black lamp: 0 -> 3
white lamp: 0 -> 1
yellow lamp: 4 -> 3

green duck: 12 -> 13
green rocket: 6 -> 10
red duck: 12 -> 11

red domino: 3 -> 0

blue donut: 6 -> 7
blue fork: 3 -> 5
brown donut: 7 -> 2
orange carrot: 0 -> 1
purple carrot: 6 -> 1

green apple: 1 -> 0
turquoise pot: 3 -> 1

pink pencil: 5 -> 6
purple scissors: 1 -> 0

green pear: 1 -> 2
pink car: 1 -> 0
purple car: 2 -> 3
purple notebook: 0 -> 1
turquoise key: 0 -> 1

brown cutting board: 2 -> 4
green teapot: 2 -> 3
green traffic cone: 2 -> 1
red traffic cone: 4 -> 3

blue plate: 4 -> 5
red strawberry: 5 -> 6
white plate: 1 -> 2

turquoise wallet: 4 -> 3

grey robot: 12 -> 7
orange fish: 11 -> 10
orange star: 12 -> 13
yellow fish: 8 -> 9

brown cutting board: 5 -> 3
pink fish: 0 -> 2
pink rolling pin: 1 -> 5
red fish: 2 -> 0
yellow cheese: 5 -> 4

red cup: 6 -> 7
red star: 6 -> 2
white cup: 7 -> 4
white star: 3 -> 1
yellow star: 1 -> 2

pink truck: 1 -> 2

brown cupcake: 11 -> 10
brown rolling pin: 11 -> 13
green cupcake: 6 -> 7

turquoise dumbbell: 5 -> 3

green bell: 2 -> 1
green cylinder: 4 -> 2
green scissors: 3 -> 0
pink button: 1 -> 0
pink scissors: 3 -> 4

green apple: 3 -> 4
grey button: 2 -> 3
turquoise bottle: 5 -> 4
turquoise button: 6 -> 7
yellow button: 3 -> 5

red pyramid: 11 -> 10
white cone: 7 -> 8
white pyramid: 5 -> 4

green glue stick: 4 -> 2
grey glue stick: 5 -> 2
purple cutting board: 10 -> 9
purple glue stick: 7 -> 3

________________________________________

What is expected:
Restate word for word each line of the data from the one with "turquoise dumbbell: 5 -> 3" to the last, keeping both ends.

Finished task:
turquoise dumbbell: 5 -> 3

green bell: 2 -> 1
green cylinder: 4 -> 2
green scissors: 3 -> 0
pink button: 1 -> 0
pink scissors: 3 -> 4

green apple: 3 -> 4
grey button: 2 -> 3
turquoise bottle: 5 -> 4
turquoise button: 6 -> 7
yellow button: 3 -> 5

red pyramid: 11 -> 10
white cone: 7 -> 8
white pyramid: 5 -> 4

green glue stick: 4 -> 2
grey glue stick: 5 -> 2
purple cutting board: 10 -> 9
purple glue stick: 7 -> 3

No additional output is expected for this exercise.